* Start Input records *

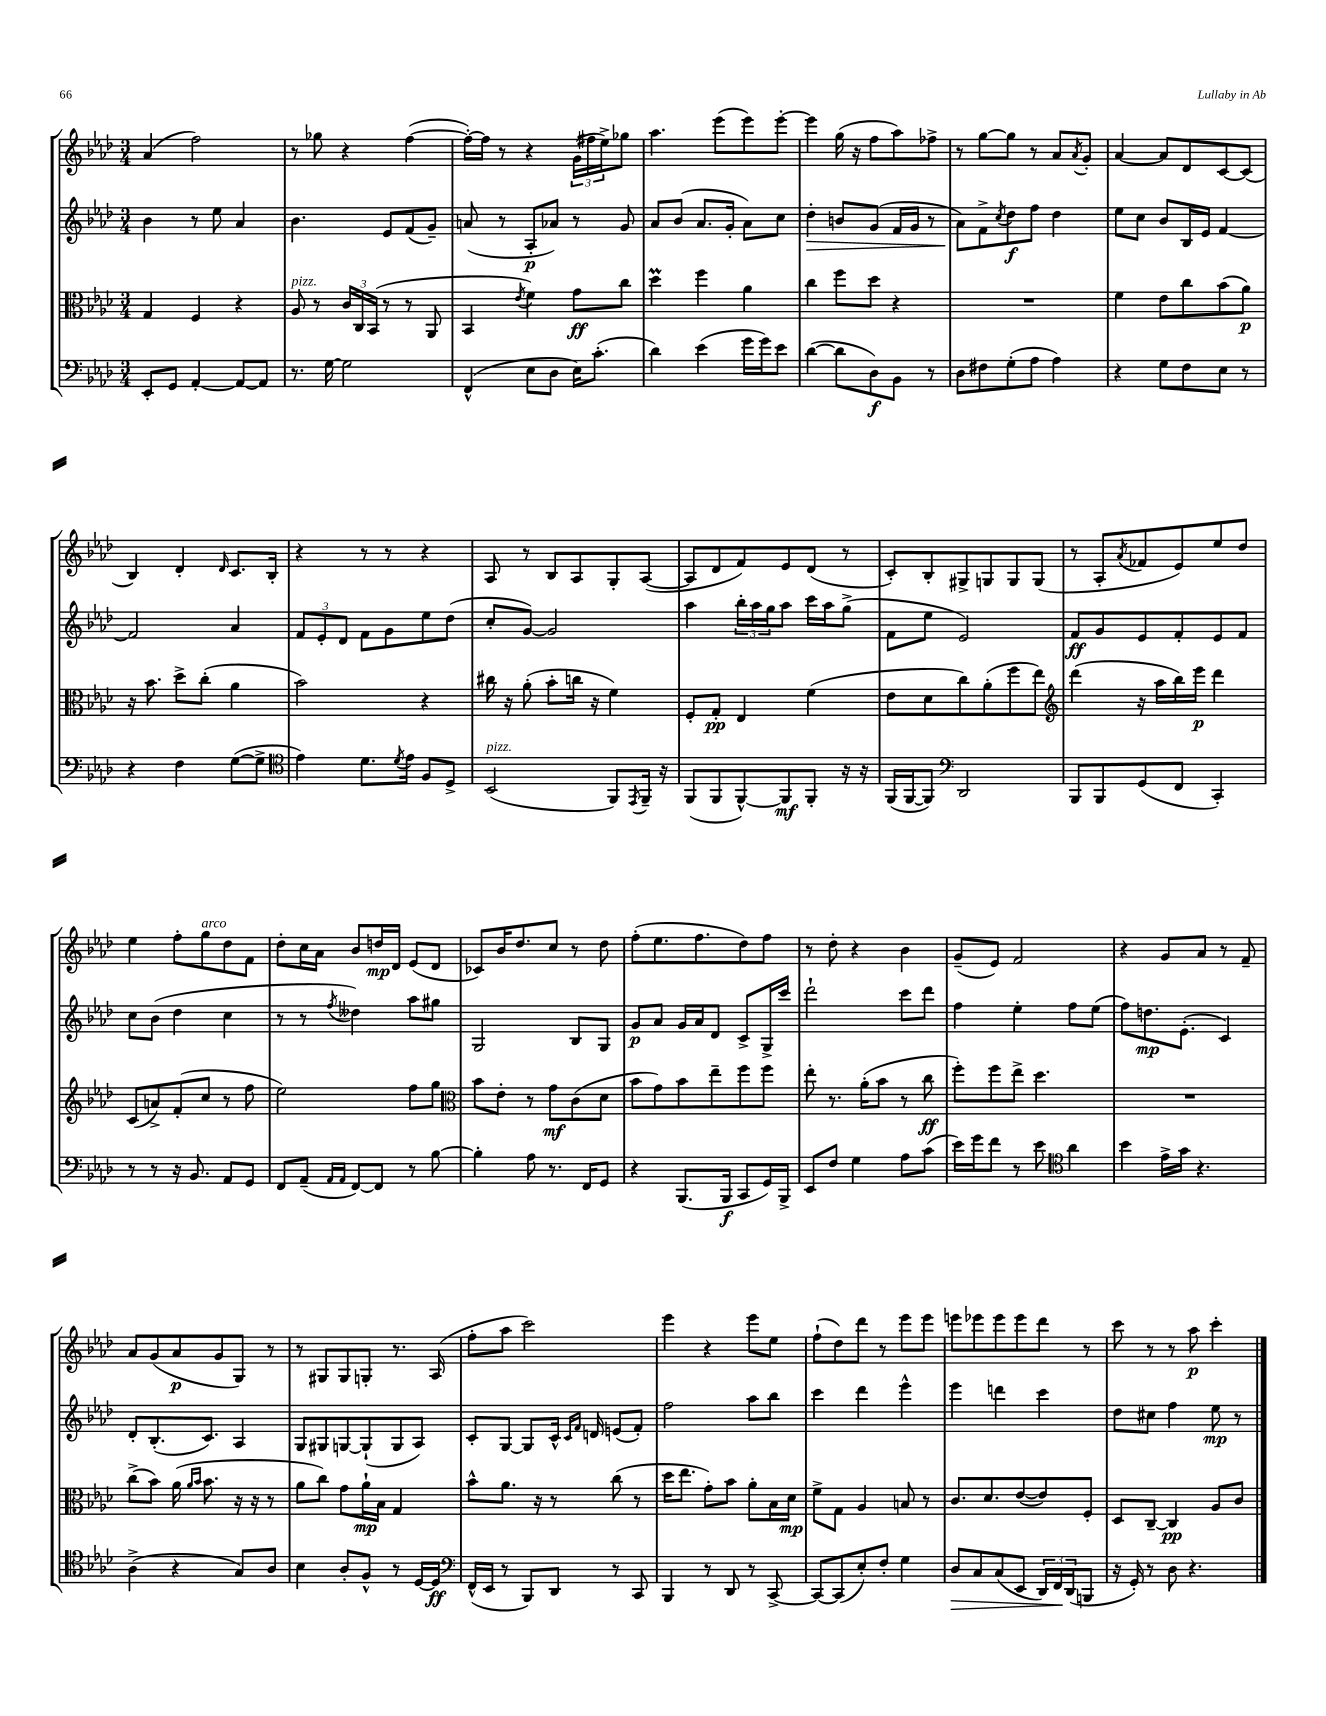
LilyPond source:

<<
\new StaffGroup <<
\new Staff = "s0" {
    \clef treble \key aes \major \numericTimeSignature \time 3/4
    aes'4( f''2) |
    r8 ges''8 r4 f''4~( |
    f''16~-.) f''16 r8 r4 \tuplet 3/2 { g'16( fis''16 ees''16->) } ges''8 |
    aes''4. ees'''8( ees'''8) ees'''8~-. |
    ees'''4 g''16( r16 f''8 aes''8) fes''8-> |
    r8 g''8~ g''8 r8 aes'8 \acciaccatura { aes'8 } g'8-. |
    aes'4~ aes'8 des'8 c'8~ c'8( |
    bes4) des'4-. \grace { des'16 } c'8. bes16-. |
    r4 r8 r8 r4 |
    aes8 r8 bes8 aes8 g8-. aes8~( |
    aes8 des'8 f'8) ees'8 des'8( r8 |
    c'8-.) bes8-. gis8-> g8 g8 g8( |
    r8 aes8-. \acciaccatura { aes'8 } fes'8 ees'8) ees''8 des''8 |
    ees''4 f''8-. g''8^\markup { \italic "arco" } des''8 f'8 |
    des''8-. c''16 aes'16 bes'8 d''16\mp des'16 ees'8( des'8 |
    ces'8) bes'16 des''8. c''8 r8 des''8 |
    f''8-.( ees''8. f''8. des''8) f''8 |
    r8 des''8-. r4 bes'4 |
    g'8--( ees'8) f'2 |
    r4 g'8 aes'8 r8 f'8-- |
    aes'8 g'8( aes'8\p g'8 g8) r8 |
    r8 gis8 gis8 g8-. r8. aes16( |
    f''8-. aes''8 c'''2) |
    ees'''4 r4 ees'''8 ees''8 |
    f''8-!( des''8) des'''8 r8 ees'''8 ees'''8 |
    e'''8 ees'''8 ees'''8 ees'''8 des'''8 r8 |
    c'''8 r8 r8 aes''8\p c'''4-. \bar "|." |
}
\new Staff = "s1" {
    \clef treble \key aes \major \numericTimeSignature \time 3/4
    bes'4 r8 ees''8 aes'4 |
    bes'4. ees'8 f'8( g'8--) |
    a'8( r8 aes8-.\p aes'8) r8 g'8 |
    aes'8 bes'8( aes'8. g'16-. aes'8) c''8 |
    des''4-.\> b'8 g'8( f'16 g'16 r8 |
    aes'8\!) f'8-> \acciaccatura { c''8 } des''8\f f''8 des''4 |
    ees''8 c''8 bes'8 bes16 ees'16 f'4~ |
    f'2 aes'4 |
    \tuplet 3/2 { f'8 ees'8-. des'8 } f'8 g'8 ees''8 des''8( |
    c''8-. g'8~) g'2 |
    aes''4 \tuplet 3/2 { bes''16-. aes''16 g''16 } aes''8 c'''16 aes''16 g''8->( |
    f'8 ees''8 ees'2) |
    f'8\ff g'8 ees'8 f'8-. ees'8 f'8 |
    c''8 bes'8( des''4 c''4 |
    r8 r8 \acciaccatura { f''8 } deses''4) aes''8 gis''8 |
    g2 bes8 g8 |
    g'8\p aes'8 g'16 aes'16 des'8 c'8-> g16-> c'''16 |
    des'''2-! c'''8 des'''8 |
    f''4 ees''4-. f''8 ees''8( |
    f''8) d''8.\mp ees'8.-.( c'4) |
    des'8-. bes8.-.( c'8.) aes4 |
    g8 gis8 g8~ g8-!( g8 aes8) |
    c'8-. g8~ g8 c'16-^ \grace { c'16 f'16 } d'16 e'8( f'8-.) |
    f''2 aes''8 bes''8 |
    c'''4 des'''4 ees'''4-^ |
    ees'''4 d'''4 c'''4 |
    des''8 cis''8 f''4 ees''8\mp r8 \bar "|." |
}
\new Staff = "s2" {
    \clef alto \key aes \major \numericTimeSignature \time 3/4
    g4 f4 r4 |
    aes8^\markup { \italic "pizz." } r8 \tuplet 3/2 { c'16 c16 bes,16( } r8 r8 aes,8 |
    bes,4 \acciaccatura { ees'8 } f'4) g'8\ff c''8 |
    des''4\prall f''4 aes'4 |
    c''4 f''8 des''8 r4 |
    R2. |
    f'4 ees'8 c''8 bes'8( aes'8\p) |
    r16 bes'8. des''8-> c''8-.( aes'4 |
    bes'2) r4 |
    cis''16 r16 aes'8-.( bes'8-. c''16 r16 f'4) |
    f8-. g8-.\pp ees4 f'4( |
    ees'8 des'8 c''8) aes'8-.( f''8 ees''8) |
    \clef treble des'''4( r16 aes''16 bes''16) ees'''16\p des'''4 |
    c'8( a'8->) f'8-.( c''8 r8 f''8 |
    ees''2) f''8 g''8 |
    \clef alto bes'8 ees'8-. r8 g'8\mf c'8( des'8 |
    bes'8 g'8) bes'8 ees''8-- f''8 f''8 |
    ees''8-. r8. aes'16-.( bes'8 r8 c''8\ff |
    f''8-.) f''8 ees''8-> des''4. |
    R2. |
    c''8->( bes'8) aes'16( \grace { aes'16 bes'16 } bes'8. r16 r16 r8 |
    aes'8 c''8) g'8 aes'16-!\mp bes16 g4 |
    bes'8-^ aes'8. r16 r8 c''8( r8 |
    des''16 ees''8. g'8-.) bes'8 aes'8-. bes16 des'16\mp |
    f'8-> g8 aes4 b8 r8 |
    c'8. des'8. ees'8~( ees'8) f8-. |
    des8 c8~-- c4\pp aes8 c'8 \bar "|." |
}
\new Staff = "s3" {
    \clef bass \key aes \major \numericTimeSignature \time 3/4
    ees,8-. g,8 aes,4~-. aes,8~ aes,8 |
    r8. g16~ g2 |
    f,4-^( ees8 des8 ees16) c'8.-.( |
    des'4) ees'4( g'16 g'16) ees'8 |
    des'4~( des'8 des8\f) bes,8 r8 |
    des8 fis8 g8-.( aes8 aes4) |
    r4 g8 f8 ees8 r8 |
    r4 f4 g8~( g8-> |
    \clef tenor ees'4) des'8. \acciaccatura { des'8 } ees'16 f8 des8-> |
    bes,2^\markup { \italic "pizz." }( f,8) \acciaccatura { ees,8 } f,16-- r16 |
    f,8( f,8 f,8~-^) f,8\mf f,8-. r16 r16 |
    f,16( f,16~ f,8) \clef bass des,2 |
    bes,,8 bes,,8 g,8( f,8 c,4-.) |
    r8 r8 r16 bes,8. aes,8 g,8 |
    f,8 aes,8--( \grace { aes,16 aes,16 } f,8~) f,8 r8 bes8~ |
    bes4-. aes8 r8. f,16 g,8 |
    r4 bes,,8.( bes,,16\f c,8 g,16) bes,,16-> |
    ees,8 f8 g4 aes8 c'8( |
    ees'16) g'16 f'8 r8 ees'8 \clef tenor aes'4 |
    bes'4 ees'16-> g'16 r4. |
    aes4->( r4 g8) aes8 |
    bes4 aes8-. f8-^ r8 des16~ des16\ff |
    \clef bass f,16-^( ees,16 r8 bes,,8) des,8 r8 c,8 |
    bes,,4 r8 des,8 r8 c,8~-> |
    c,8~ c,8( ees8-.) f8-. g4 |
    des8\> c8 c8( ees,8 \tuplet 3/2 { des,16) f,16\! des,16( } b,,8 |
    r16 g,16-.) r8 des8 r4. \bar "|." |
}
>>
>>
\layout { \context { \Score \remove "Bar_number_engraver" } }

* End Input records *

**Task description:** Please gather every line of the records that contains the string "clef", copying each one in full.

**Task response:**
    \clef treble \key aes \major \numericTimeSignature \time 3/4
    \clef treble \key aes \major \numericTimeSignature \time 3/4
    \clef alto \key aes \major \numericTimeSignature \time 3/4
    \clef treble des'''4( r16 aes''16 bes''16) ees'''16\p des'''4 |
    \clef alto bes'8 ees'8-. r8 g'8\mf c'8( des'8 |
    \clef bass \key aes \major \numericTimeSignature \time 3/4
    \clef tenor ees'4) des'8. \acciaccatura { des'8 } ees'16 f8 des8-> |
    f,16( f,16~ f,8) \clef bass des,2 |
    ees'16) g'16 f'8 r8 ees'8 \clef tenor aes'4 |
    \clef bass f,16-^( ees,16 r8 bes,,8) des,8 r8 c,8 |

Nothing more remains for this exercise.